WHAT TO DO — Look below for the line containing "LINE3: TCRT5000 -> QRE1113"; write out that line and each one after it to the end, exactly, and nothing else.

── SUPPLIED ENTRIES

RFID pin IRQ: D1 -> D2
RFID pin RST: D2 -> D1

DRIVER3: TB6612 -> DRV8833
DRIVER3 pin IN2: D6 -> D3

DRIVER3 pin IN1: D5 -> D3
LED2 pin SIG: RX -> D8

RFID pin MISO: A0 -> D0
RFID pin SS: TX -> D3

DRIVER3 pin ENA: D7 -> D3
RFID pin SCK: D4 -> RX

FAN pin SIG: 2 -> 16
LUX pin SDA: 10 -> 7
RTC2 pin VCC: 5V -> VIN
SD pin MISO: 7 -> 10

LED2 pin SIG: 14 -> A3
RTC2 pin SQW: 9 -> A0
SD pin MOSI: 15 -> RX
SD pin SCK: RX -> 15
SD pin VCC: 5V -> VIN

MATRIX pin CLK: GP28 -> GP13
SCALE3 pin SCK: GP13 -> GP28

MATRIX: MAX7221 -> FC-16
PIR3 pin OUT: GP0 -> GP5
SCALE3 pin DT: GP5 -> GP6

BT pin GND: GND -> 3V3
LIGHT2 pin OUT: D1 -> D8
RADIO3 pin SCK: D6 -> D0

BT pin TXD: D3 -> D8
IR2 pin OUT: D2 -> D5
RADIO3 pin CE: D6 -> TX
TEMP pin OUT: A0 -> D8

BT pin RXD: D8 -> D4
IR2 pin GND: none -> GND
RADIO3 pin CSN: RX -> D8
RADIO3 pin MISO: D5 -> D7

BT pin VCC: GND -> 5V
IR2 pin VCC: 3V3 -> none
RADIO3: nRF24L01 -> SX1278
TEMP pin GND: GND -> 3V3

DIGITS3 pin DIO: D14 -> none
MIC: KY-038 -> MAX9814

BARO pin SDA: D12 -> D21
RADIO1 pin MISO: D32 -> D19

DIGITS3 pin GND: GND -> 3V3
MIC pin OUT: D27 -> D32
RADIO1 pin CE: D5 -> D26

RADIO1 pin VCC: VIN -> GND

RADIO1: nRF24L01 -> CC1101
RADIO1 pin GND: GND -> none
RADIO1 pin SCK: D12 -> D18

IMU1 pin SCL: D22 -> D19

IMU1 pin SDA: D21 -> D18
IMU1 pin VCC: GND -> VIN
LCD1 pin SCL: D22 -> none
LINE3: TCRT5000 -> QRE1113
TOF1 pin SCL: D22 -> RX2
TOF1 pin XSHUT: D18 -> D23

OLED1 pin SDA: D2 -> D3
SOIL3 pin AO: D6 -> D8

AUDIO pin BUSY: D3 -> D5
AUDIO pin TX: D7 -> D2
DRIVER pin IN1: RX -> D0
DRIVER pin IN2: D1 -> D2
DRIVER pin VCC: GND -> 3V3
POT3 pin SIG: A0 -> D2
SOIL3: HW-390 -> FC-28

────

TASK ANSWER —
LINE3: TCRT5000 -> QRE1113
TOF1 pin SCL: D22 -> RX2
TOF1 pin XSHUT: D18 -> D23

OLED1 pin SDA: D2 -> D3
SOIL3 pin AO: D6 -> D8

AUDIO pin BUSY: D3 -> D5
AUDIO pin TX: D7 -> D2
DRIVER pin IN1: RX -> D0
DRIVER pin IN2: D1 -> D2
DRIVER pin VCC: GND -> 3V3
POT3 pin SIG: A0 -> D2
SOIL3: HW-390 -> FC-28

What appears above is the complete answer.